Problem
The records are to be repeated exactly, and any images in them are to be dropped.
Top of Information
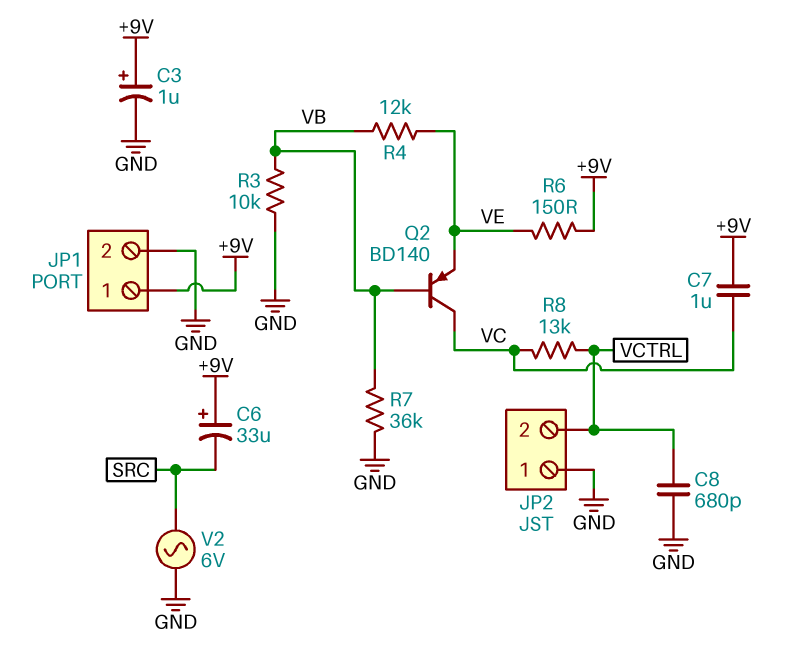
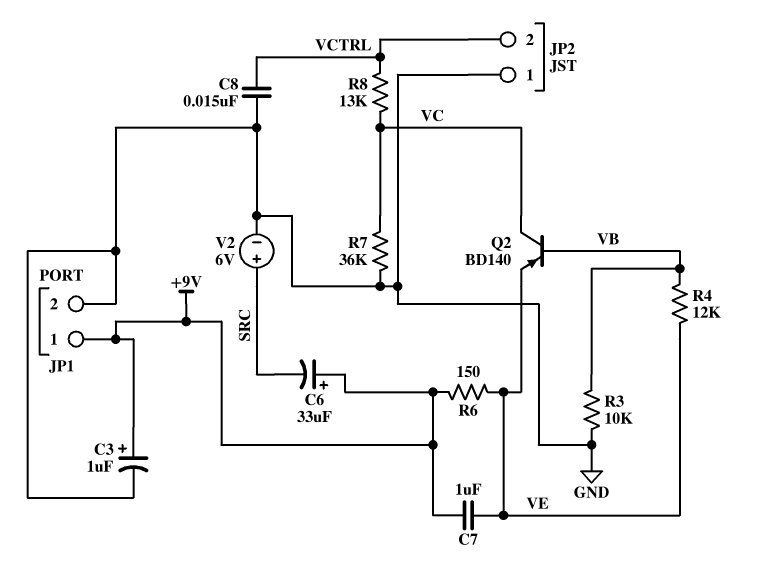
C7: 1uF (+9V, VC) -> 1uF (+9V, VE)
C8: 680pF (GND, VCTRL) -> 15nF (GND, VCTRL)
R7: 36k (GND, VB) -> 36k (GND, VC)
V2: AC 6V (GND, SRC) -> 6V (plus SRC, minus GND)

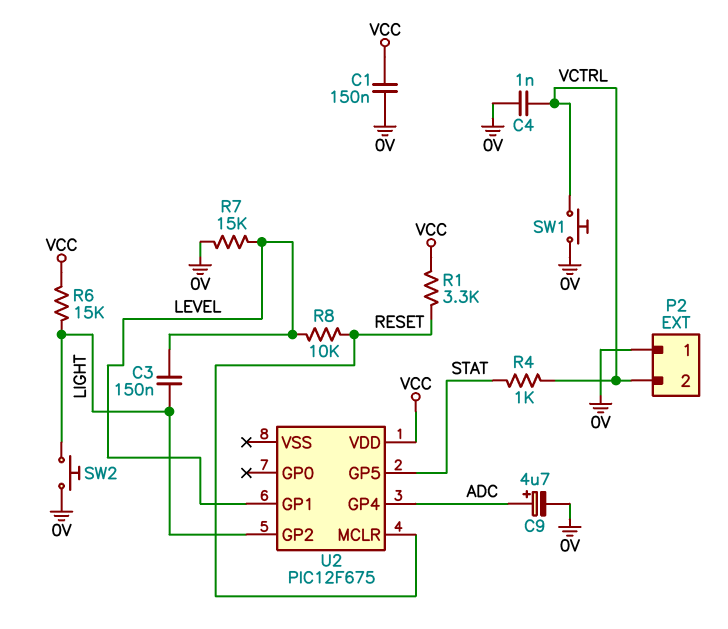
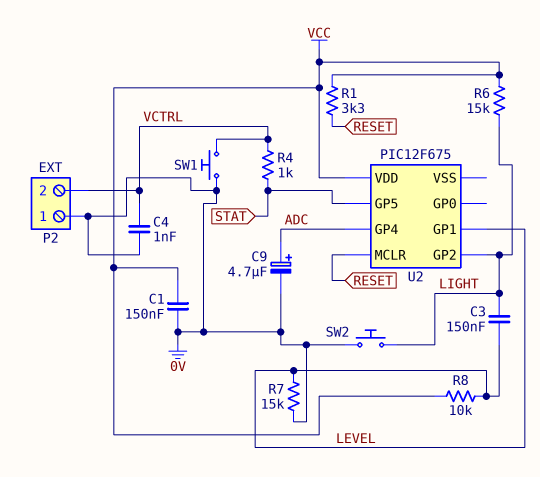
R8: 10k (LEVEL, RESET) -> 10k (LEVEL, VCC)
Bottom of Information
Solution for this task
C7: 1uF (+9V, VC) -> 1uF (+9V, VE)
C8: 680pF (GND, VCTRL) -> 15nF (GND, VCTRL)
R7: 36k (GND, VB) -> 36k (GND, VC)
V2: AC 6V (GND, SRC) -> 6V (plus SRC, minus GND)

R8: 10k (LEVEL, RESET) -> 10k (LEVEL, VCC)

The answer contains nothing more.